**DATA FOR REVIEW**
- Opening Delimiter -

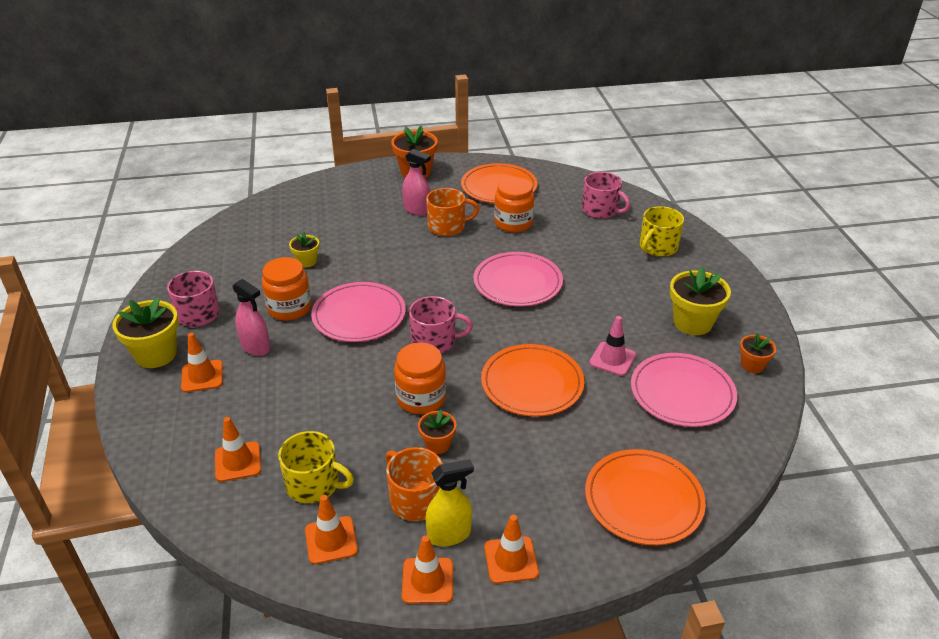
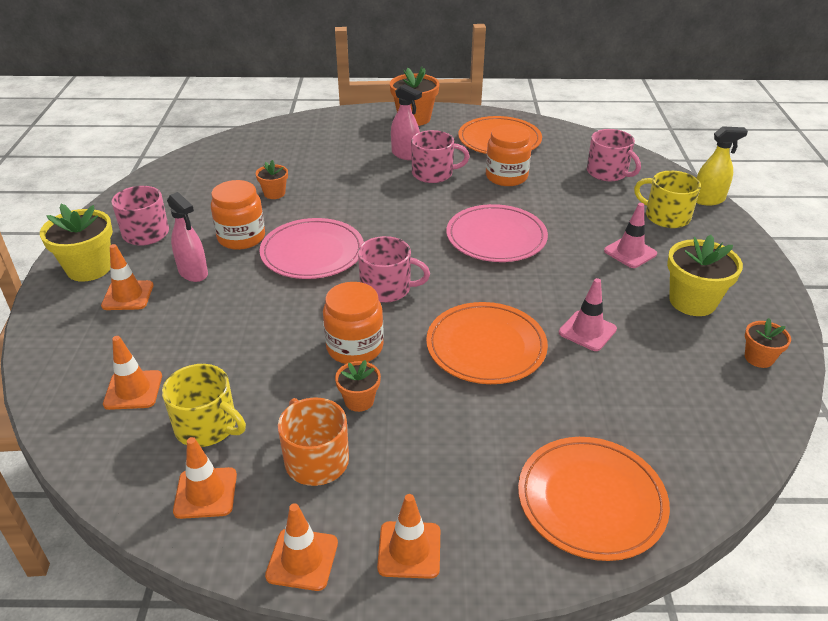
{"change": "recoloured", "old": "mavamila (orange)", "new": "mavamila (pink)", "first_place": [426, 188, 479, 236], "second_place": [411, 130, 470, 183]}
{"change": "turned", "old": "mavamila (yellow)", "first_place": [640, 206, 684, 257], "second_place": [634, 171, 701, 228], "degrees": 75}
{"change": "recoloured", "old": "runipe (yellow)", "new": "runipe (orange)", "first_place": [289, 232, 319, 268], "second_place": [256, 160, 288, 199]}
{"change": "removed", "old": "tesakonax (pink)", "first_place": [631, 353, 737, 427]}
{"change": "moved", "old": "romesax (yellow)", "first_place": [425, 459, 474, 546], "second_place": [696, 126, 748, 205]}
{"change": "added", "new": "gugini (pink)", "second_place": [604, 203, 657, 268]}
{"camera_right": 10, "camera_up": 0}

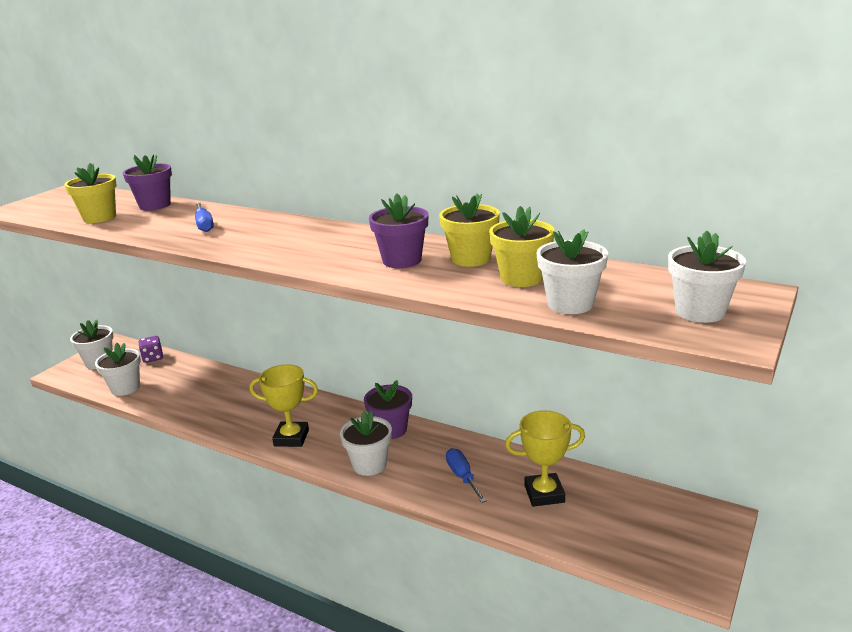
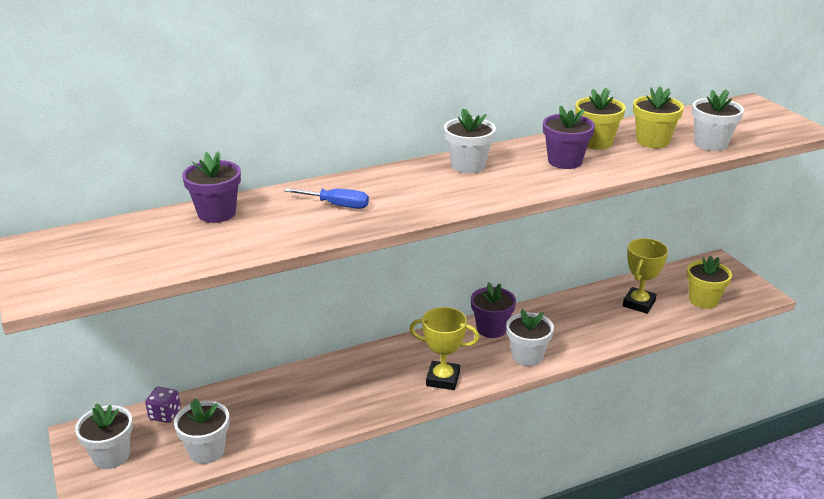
{"change": "moved", "old": "runipe (yellow)", "first_place": [64, 163, 117, 223], "second_place": [687, 256, 732, 309]}
{"change": "moved", "old": "runipe (white)", "first_place": [668, 231, 746, 323], "second_place": [444, 109, 496, 173]}
{"change": "turned", "old": "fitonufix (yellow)", "first_place": [249, 364, 318, 447], "second_place": [409, 307, 479, 390], "degrees": 60}
{"change": "removed", "old": "kegukilul (blue)", "first_place": [446, 448, 487, 503]}
{"camera_right": -55, "camera_up": 5}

- Closing Delimiter -

Search the entries above for the word "yellow" and copy each line where it appears.

{"change": "turned", "old": "mavamila (yellow)", "first_place": [640, 206, 684, 257], "second_place": [634, 171, 701, 228], "degrees": 75}
{"change": "recoloured", "old": "runipe (yellow)", "new": "runipe (orange)", "first_place": [289, 232, 319, 268], "second_place": [256, 160, 288, 199]}
{"change": "moved", "old": "romesax (yellow)", "first_place": [425, 459, 474, 546], "second_place": [696, 126, 748, 205]}
{"change": "moved", "old": "runipe (yellow)", "first_place": [64, 163, 117, 223], "second_place": [687, 256, 732, 309]}
{"change": "turned", "old": "fitonufix (yellow)", "first_place": [249, 364, 318, 447], "second_place": [409, 307, 479, 390], "degrees": 60}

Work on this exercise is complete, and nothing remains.